=== WHAT THIS TASK INVOLVES ===
Every line below between the line holding "camera: 145 degrees left, 15 degrees down" and the line holding "(329, 426) = (532, 131): yellow", inclusive, should be repeated exactly, and all other lines omitted.

=== INFORMATION GIVEN ===
^^^^

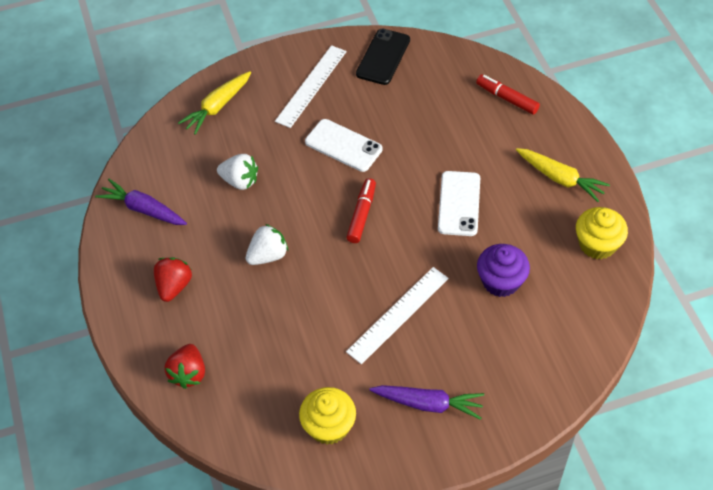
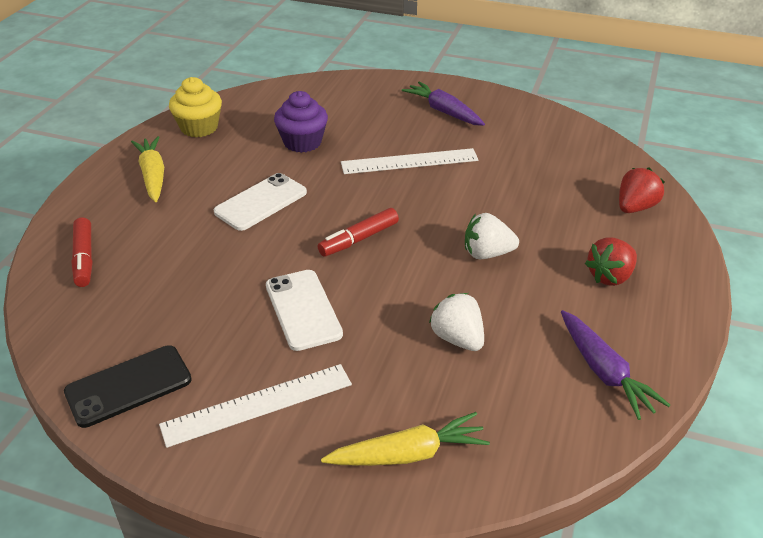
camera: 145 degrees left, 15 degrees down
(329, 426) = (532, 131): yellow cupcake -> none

^^^^

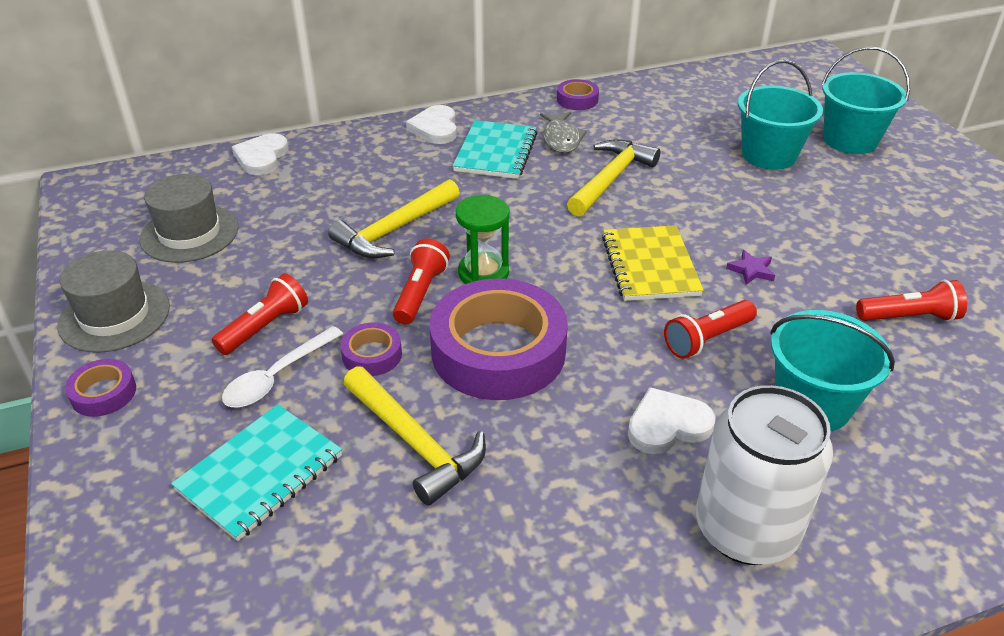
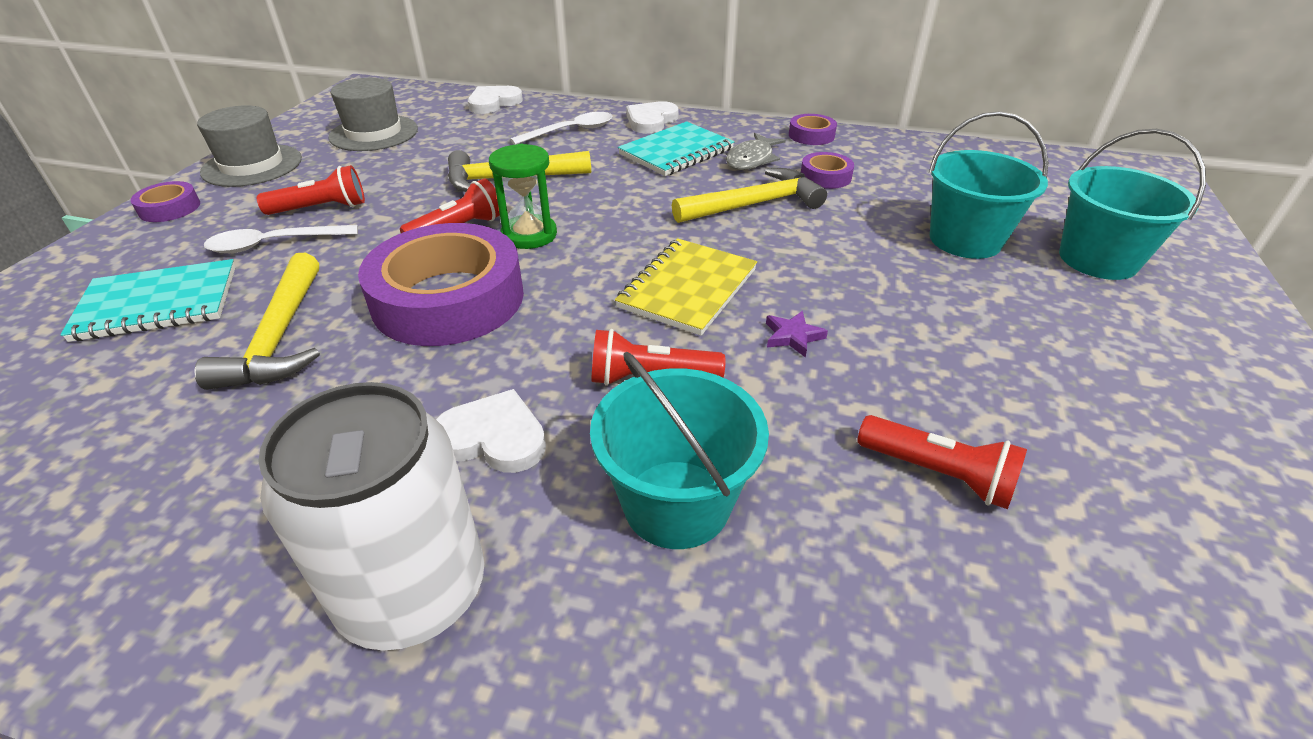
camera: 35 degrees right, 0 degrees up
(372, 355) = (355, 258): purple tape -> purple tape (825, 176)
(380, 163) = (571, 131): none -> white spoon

^^^^

=== RESPONSE AREA ===
camera: 145 degrees left, 15 degrees down
(329, 426) = (532, 131): yellow cupcake -> none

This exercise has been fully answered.